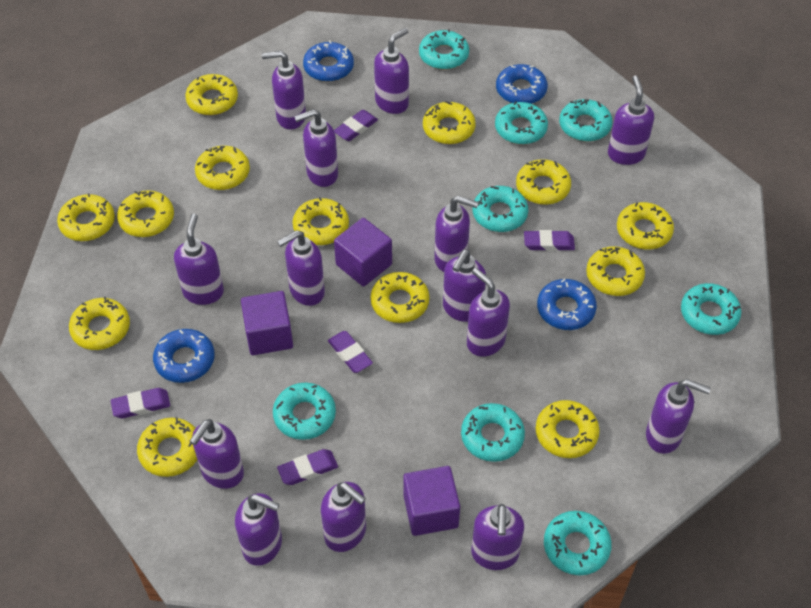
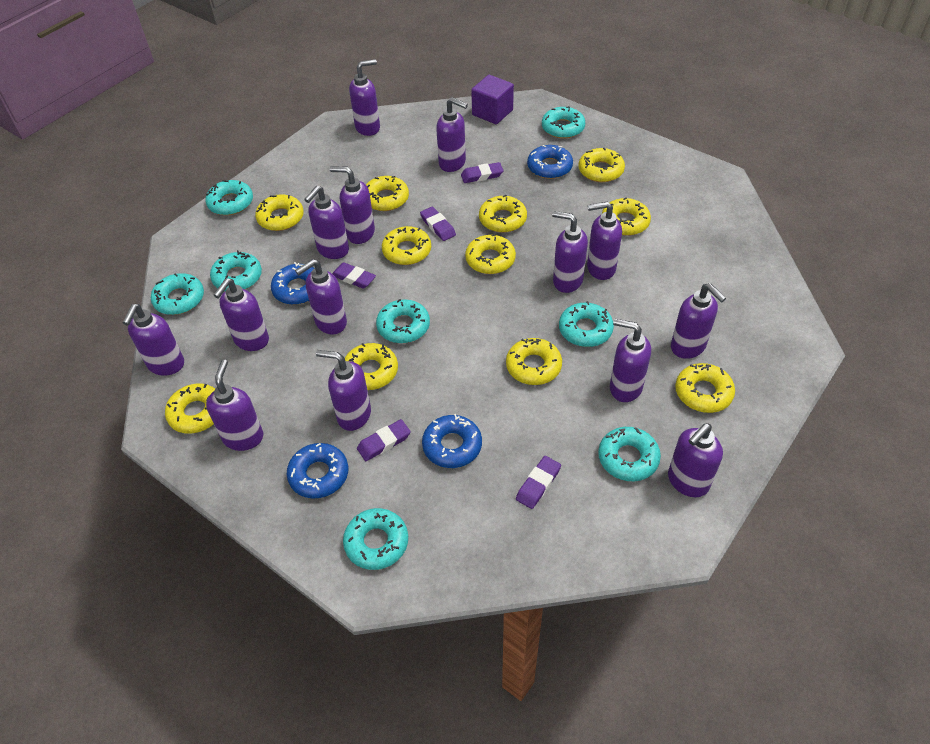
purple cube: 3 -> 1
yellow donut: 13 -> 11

________

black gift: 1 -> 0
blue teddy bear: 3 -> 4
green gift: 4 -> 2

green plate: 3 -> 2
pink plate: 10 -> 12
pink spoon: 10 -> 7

________

# Exercise
Print exactly the lines of the listing above starting at the line containing "black gift: 1 -> 0" and ending at the line containing "pink spoon: 10 -> 7", both included.

# Response area
black gift: 1 -> 0
blue teddy bear: 3 -> 4
green gift: 4 -> 2

green plate: 3 -> 2
pink plate: 10 -> 12
pink spoon: 10 -> 7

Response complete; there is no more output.